Records supplied
----------------------------------------
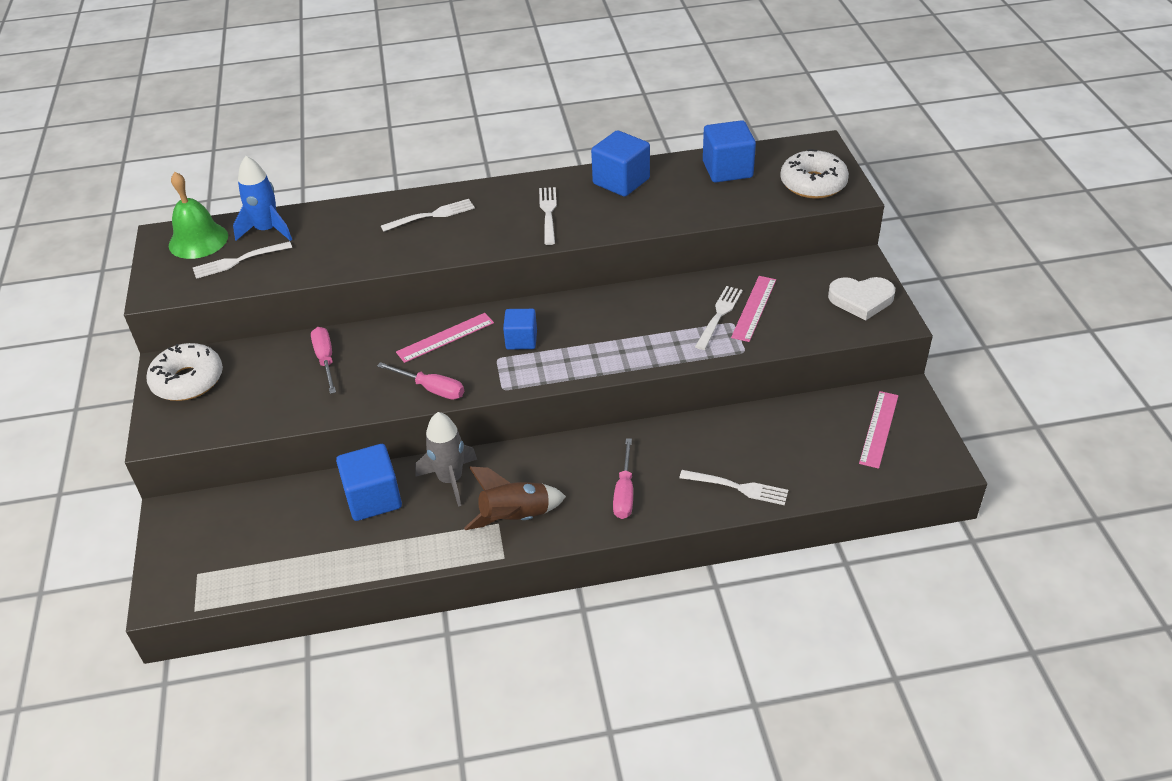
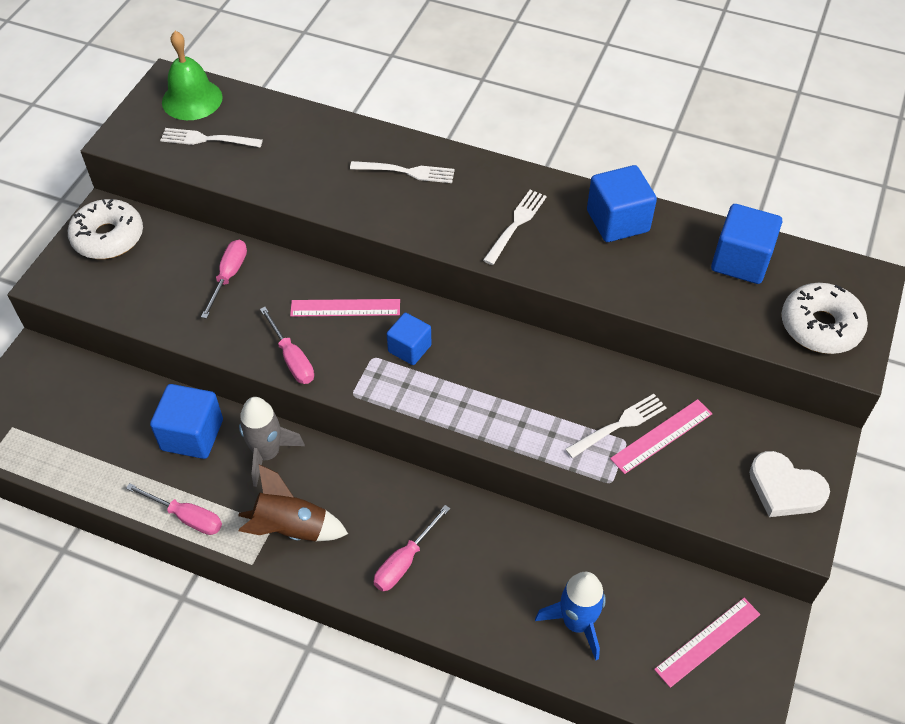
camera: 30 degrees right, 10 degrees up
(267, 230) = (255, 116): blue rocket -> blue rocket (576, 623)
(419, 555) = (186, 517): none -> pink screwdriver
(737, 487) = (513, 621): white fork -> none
----------------------------------------
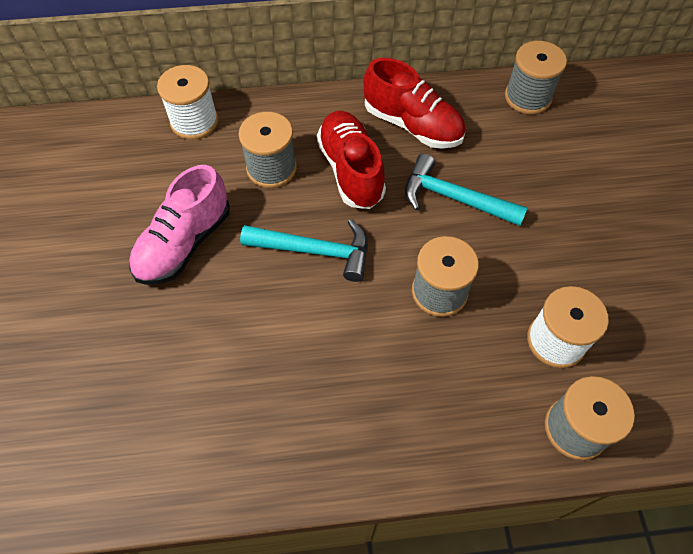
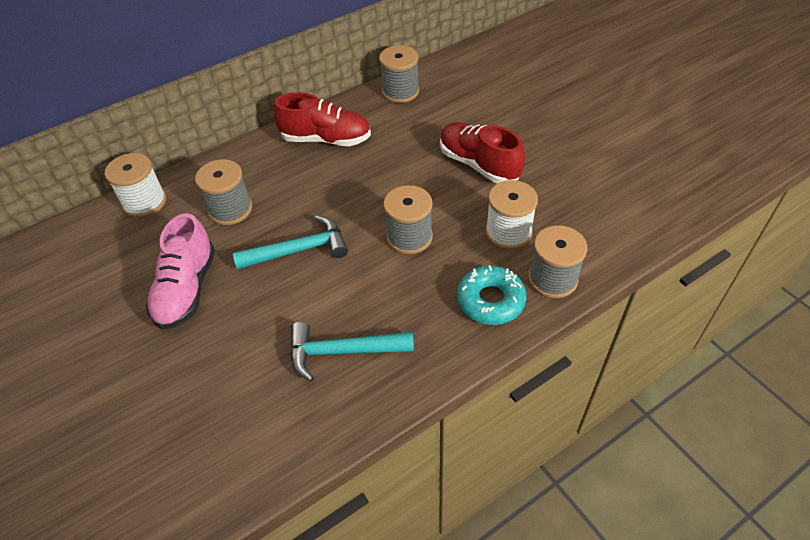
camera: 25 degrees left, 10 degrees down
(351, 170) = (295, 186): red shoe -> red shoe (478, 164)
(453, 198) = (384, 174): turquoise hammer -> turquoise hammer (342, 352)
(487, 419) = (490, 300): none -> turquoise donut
----------------------------------------
Goal of the exercise
Your task is to copy each line of the data above that holds "camera".

Exercise result
camera: 30 degrees right, 10 degrees up
camera: 25 degrees left, 10 degrees down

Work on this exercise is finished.